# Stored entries
=== Section Start ===

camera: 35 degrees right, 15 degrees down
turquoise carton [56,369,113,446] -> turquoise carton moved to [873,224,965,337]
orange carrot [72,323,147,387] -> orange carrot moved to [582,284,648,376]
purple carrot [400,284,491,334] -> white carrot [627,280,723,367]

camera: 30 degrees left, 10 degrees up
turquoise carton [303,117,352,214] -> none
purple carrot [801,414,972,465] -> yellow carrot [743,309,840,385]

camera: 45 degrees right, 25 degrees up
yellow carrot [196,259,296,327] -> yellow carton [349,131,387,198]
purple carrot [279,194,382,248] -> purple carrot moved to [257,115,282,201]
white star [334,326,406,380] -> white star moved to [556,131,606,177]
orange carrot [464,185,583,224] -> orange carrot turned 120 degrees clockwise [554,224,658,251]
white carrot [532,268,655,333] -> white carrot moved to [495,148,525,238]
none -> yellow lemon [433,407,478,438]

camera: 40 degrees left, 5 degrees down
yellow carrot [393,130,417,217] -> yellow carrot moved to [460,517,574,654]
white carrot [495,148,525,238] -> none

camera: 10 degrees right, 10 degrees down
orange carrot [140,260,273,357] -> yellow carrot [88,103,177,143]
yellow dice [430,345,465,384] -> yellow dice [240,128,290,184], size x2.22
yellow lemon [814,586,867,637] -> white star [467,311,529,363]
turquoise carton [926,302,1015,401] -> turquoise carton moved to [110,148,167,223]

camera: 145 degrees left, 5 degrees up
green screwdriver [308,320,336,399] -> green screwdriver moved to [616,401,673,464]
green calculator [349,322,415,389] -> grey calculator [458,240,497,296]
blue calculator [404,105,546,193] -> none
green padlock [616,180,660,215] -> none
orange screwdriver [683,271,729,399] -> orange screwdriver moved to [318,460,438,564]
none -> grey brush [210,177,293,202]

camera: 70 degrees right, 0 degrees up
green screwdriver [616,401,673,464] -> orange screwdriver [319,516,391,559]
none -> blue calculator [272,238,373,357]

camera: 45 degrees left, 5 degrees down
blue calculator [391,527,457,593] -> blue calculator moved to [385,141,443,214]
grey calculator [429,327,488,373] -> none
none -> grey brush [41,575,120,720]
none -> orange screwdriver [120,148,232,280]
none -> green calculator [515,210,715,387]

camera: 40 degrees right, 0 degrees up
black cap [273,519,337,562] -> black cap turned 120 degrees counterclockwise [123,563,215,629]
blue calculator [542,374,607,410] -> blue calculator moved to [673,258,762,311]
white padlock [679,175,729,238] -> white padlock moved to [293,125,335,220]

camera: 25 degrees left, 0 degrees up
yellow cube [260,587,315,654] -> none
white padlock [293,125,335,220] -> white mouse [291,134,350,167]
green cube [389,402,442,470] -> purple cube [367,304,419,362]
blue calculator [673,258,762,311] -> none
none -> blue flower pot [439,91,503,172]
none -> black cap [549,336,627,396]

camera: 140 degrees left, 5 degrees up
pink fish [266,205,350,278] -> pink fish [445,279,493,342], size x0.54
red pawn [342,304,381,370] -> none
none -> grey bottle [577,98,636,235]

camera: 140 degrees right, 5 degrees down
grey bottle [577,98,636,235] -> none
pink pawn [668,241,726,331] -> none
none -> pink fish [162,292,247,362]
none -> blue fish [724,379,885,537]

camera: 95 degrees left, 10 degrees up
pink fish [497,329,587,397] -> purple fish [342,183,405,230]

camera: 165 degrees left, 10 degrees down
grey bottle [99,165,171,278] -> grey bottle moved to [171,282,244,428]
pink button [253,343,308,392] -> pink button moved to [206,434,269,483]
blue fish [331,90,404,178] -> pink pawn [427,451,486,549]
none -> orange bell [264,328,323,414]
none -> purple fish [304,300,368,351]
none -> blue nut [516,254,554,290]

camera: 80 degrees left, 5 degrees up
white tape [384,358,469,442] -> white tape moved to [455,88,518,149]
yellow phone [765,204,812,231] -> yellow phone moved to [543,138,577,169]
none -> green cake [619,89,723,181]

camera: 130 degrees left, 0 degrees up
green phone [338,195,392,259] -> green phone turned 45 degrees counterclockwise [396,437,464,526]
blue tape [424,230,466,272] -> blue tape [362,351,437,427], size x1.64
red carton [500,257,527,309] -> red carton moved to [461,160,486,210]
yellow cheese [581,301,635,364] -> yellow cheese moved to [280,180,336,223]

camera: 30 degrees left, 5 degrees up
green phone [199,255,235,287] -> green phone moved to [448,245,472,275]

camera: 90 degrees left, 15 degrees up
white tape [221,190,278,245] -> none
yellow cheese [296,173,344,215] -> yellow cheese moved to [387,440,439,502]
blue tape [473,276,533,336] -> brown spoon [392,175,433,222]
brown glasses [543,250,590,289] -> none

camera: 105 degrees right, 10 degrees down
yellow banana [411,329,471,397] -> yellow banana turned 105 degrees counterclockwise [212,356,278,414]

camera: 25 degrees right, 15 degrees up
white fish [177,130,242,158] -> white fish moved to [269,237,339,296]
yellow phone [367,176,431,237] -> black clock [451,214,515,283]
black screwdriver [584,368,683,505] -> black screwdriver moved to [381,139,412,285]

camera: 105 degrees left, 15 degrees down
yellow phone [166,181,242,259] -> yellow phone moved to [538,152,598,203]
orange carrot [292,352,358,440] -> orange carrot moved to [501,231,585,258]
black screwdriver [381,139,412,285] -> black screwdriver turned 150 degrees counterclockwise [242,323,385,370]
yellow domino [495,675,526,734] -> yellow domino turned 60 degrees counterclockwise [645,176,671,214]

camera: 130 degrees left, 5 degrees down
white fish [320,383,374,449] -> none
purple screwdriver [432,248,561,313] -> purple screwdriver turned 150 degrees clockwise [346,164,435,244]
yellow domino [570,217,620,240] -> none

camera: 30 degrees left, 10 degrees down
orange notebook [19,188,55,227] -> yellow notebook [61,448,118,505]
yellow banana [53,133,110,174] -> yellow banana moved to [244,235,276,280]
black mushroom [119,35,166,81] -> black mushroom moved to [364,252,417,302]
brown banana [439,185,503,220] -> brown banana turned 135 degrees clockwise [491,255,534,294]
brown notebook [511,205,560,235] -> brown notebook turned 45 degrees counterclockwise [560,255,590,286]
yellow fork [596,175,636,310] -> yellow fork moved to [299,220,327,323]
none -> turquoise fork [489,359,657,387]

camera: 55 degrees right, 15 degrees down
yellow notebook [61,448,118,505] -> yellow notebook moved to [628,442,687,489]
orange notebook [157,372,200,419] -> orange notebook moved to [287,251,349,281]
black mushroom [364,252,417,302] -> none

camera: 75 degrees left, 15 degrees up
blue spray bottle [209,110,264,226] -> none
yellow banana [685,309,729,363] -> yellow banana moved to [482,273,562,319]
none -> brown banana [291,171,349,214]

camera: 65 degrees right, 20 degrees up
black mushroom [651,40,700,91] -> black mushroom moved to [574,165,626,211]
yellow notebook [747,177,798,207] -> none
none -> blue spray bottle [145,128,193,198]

=== Section End ===

If a line falls between the first line of the data above and the line holding "purple carrot [400,284,491,334]", inclusive, retype it exactly; retype no other line.

camera: 35 degrees right, 15 degrees down
turquoise carton [56,369,113,446] -> turquoise carton moved to [873,224,965,337]
orange carrot [72,323,147,387] -> orange carrot moved to [582,284,648,376]
purple carrot [400,284,491,334] -> white carrot [627,280,723,367]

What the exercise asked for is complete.